## What is being asked
Two lines mark the range in the entries below: the one holding "none -> yellow brick F3 level 1" and the one holding "none -> yellow brick E2 level 1". Set down those two and all lines between them, exactly.

** Opening Provided data block **

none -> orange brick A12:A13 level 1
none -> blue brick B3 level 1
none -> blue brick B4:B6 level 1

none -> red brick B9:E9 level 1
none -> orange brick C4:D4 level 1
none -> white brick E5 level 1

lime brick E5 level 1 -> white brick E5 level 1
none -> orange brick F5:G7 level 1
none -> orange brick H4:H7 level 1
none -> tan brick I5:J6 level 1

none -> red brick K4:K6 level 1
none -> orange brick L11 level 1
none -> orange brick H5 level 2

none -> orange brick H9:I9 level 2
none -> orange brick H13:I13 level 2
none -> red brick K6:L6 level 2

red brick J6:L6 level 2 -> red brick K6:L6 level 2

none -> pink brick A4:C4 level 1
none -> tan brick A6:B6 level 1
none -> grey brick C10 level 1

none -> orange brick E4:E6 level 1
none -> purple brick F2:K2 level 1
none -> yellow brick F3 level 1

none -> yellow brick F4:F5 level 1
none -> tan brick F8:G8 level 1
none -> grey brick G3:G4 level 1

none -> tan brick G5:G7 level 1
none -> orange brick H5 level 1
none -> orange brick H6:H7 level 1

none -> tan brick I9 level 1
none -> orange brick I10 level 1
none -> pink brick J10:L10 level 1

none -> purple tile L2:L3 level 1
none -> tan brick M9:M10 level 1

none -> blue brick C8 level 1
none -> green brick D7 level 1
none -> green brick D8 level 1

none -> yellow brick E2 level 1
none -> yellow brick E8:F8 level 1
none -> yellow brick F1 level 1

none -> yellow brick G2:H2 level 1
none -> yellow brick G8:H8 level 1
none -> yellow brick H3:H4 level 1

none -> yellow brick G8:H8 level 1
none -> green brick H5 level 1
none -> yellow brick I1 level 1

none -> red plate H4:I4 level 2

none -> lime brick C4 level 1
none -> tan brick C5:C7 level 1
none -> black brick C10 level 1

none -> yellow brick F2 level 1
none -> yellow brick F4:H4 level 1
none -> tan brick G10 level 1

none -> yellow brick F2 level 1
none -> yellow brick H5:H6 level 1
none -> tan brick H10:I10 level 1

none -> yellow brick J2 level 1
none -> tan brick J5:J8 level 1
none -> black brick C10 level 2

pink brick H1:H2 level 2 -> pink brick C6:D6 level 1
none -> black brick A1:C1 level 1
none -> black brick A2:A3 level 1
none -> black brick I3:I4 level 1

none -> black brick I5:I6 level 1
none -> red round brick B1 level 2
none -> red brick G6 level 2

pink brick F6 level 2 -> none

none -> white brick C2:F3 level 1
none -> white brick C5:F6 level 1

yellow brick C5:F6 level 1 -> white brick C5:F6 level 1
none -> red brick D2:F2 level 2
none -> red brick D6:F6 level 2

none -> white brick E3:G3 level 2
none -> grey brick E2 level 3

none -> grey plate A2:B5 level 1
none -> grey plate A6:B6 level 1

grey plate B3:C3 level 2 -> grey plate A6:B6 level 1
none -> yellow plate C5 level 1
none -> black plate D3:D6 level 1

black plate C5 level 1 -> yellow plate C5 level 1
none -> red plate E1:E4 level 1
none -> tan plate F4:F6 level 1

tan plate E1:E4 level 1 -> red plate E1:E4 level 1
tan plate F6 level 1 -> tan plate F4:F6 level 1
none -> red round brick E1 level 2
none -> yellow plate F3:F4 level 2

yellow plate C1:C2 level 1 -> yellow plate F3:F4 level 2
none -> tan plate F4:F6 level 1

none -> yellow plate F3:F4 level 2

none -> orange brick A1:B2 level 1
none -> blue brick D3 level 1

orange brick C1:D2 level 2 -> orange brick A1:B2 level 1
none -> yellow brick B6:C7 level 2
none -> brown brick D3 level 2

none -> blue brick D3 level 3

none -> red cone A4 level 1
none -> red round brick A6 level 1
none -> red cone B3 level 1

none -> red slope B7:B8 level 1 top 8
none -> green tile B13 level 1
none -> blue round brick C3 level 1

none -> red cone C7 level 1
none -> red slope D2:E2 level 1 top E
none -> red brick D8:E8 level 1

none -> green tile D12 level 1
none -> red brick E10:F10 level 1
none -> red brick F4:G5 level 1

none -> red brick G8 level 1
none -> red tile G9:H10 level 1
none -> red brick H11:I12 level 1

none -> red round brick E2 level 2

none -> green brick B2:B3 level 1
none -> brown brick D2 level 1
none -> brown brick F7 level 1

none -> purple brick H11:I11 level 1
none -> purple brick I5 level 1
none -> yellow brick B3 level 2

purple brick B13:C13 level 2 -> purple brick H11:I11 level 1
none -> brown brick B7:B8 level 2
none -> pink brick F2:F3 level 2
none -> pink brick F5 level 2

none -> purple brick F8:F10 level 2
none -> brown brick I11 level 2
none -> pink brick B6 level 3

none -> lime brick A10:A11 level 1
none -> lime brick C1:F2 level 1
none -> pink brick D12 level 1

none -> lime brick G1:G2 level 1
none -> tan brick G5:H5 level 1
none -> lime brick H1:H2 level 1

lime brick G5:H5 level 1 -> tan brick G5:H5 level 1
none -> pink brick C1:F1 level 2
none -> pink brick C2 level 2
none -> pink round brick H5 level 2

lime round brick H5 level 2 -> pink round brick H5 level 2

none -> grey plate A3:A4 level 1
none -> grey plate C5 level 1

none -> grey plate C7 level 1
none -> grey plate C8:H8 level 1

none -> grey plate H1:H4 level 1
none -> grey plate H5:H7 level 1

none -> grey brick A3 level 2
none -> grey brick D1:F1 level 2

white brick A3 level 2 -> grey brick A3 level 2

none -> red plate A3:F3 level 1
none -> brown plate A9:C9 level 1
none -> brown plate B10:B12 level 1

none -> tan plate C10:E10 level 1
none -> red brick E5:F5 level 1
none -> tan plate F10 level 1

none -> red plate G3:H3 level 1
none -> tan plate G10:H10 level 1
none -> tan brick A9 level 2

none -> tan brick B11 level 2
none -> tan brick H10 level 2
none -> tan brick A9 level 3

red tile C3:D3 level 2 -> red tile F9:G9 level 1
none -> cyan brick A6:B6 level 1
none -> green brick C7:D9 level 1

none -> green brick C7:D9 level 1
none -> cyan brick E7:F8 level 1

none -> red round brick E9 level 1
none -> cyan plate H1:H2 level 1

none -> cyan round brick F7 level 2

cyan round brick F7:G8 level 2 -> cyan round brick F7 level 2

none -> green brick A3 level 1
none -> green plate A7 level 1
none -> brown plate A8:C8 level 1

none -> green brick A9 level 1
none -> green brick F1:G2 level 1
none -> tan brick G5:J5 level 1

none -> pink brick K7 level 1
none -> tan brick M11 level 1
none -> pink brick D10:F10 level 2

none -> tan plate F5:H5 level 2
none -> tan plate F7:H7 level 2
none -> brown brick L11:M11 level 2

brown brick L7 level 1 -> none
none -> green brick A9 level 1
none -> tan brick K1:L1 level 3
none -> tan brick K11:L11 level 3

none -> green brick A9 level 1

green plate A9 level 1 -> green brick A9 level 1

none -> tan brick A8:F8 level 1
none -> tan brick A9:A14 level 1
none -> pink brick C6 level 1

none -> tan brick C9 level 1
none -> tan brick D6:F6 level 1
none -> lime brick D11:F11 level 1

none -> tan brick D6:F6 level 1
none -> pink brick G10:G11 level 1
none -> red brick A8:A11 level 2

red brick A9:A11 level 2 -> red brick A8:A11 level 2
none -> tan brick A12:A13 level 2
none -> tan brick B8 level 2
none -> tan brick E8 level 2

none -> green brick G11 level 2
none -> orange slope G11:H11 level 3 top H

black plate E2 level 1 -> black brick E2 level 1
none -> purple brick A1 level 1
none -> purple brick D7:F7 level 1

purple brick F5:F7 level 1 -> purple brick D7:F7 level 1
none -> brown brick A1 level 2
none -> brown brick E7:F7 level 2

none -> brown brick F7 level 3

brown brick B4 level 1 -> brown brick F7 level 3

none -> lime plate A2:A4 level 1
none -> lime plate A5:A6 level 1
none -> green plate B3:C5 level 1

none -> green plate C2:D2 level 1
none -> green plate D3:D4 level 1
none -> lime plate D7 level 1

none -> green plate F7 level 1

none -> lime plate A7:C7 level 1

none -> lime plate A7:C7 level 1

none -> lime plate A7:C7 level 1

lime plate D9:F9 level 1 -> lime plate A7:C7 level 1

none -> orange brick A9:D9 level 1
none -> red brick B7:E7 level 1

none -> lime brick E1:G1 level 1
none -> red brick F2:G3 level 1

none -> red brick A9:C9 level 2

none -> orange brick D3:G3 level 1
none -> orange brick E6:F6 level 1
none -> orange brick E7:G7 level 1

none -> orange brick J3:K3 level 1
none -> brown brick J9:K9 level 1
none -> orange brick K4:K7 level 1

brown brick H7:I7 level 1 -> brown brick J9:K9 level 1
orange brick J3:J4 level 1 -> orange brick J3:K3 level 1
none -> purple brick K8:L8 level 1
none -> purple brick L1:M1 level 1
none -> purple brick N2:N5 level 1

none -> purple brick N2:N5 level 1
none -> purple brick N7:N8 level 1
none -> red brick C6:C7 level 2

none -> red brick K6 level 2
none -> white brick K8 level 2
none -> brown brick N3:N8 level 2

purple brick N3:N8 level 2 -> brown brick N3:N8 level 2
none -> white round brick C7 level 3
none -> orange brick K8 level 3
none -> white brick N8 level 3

** Closing Provided data block **

## Task output
none -> yellow brick F3 level 1

none -> yellow brick F4:F5 level 1
none -> tan brick F8:G8 level 1
none -> grey brick G3:G4 level 1

none -> tan brick G5:G7 level 1
none -> orange brick H5 level 1
none -> orange brick H6:H7 level 1

none -> tan brick I9 level 1
none -> orange brick I10 level 1
none -> pink brick J10:L10 level 1

none -> purple tile L2:L3 level 1
none -> tan brick M9:M10 level 1

none -> blue brick C8 level 1
none -> green brick D7 level 1
none -> green brick D8 level 1

none -> yellow brick E2 level 1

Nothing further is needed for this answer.